Exercise goal:
Line by line, return the listing exactly, without any of the images.

Data:
-*-

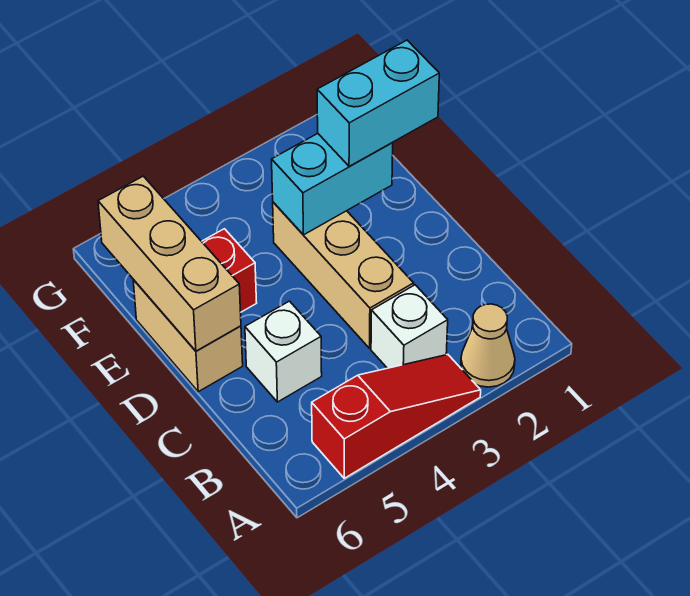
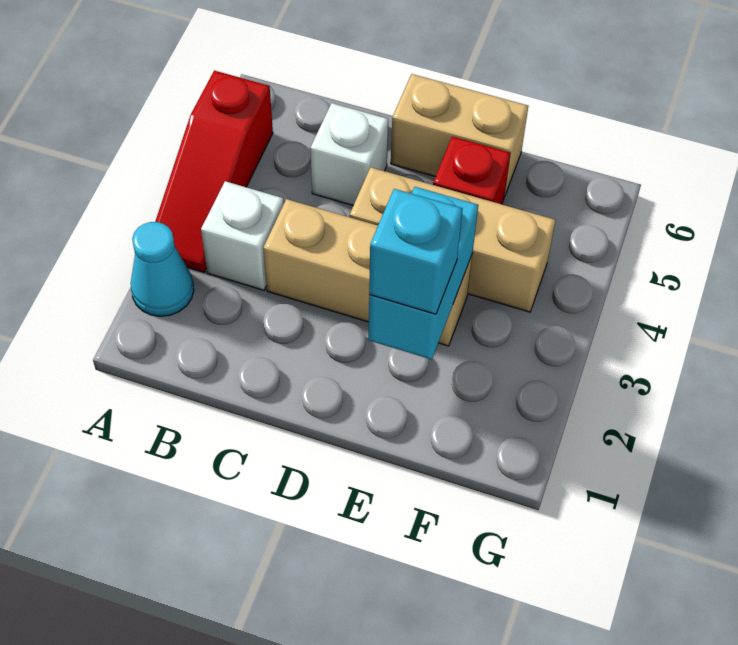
tan cone A2 level 1 -> cyan cone A2 level 1
tan brick D6:F6 level 2 -> tan brick D4:F4 level 1
cyan brick E1:E2 level 3 -> cyan brick E2 level 3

-*-

Exercise result:
tan cone A2 level 1 -> cyan cone A2 level 1
tan brick D6:F6 level 2 -> tan brick D4:F4 level 1
cyan brick E1:E2 level 3 -> cyan brick E2 level 3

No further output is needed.